*** Opening of Records provided ***

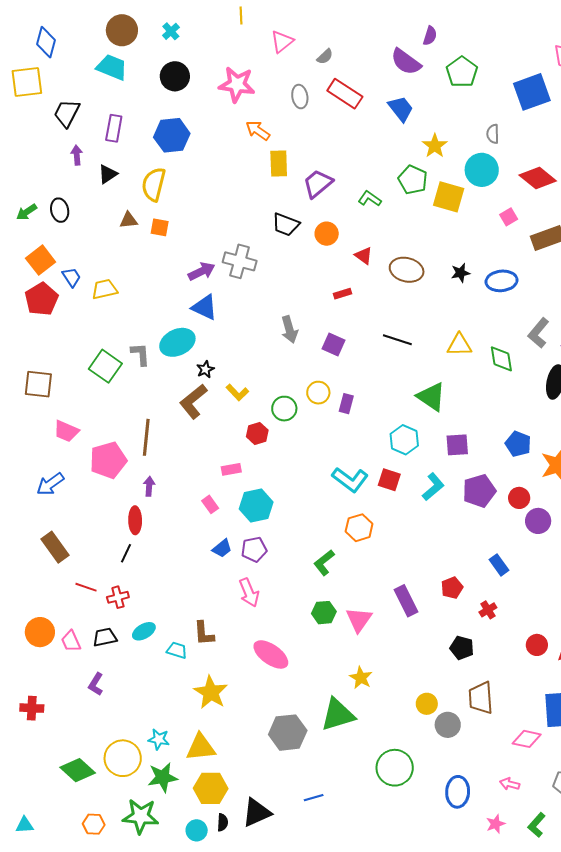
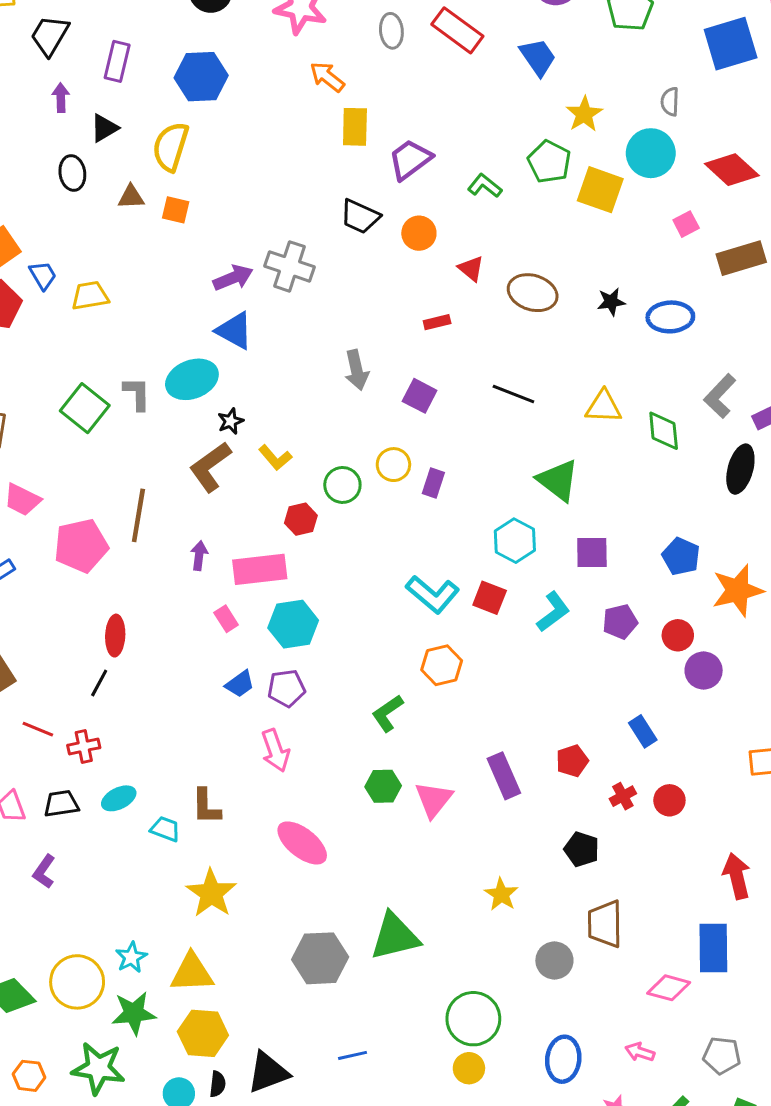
black ellipse: (60, 210) -> (72, 173), moved
pink rectangle: (231, 469) -> (260, 569), size x1.8
purple arrow: (149, 486) -> (199, 556), moved
purple pentagon: (479, 491) -> (620, 622), size x0.7
red circle: (537, 645) -> (669, 800), moved
yellow star: (361, 678) -> (501, 894), moved
yellow circle: (427, 704) -> (469, 1068), moved
cyan star: (159, 739) -> (131, 957), turned 30

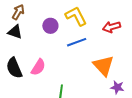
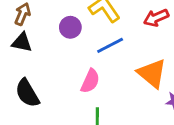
pink semicircle: (38, 67) -> (90, 81), moved

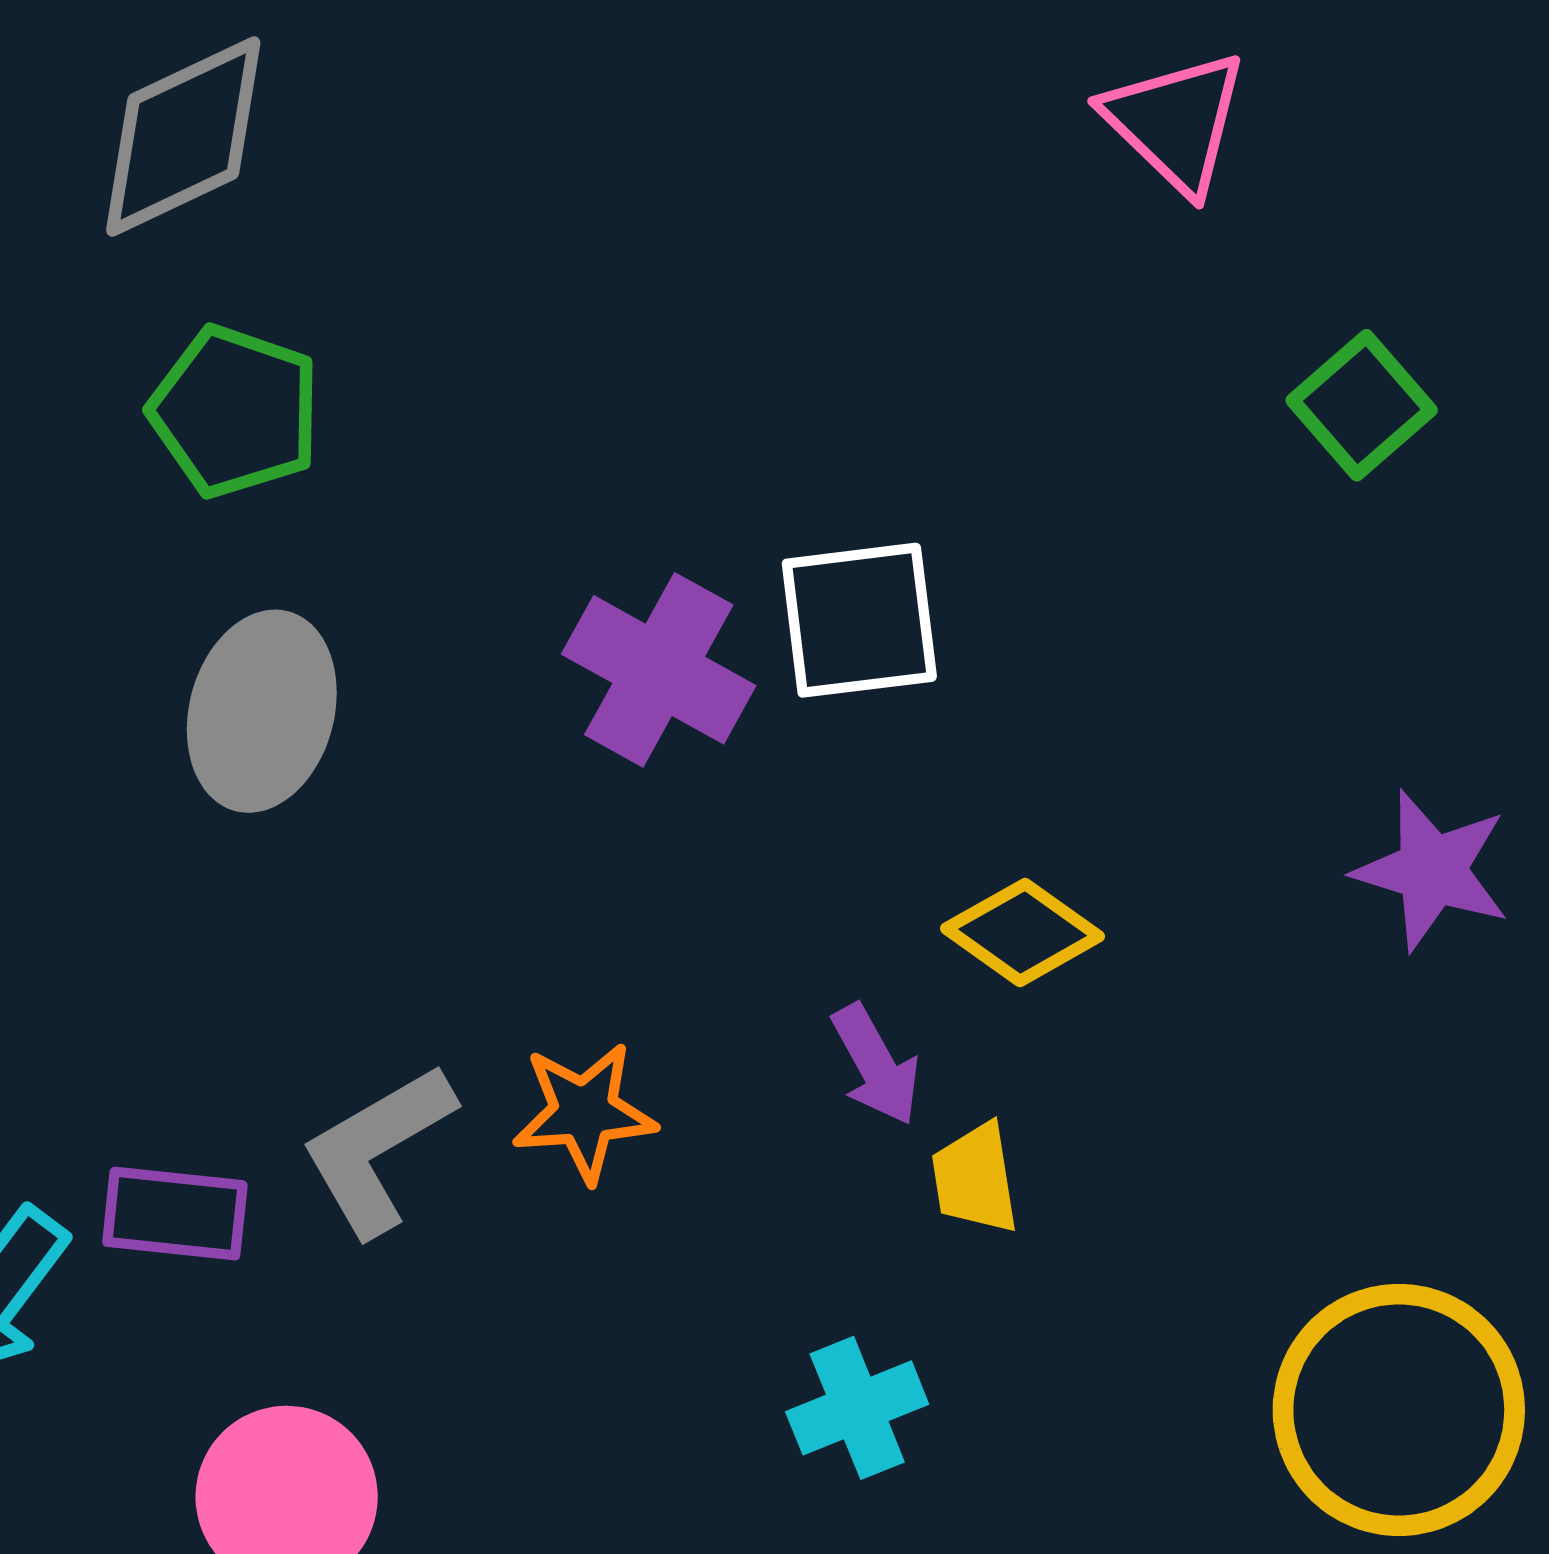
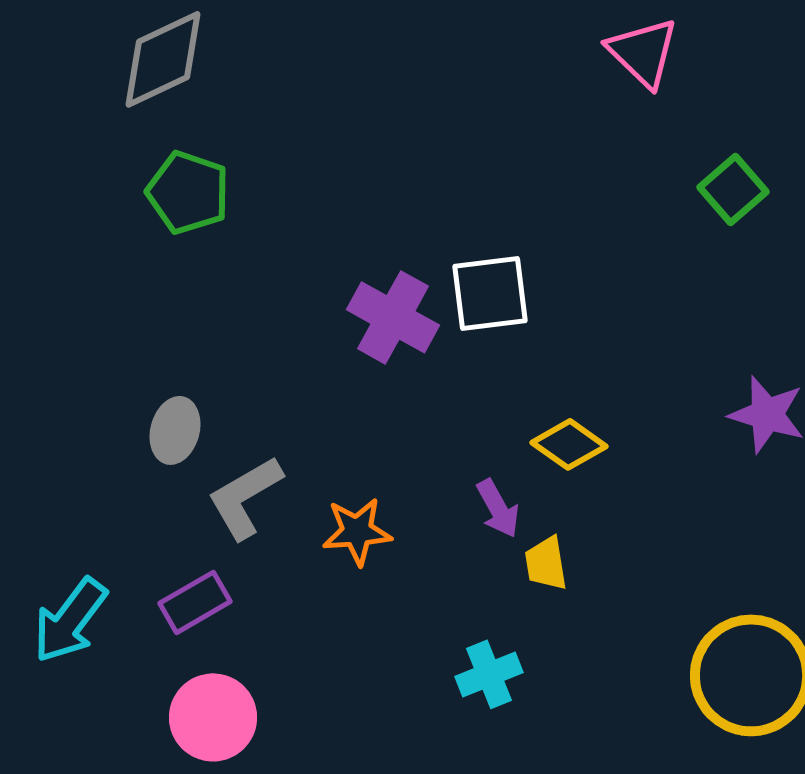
gray ellipse: (262, 711) -> (175, 430), moved, size x0.7
gray L-shape: (378, 1149) -> (245, 497), moved
purple rectangle: (175, 1214) -> (195, 602), moved, turned -36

*** Close of Records provided ***

**What to produce**
Exact reproduction of the entries above is required, with pictures excluded.

**Response to the task**
black ellipse: (60, 210) -> (72, 173), moved
pink rectangle: (231, 469) -> (260, 569), size x1.8
purple arrow: (149, 486) -> (199, 556), moved
purple pentagon: (479, 491) -> (620, 622), size x0.7
red circle: (537, 645) -> (669, 800), moved
yellow star: (361, 678) -> (501, 894), moved
yellow circle: (427, 704) -> (469, 1068), moved
cyan star: (159, 739) -> (131, 957), turned 30

pink semicircle: (38, 67) -> (90, 81), moved

gray ellipse: (262, 711) -> (175, 430), moved, size x0.7
gray L-shape: (378, 1149) -> (245, 497), moved
purple rectangle: (175, 1214) -> (195, 602), moved, turned -36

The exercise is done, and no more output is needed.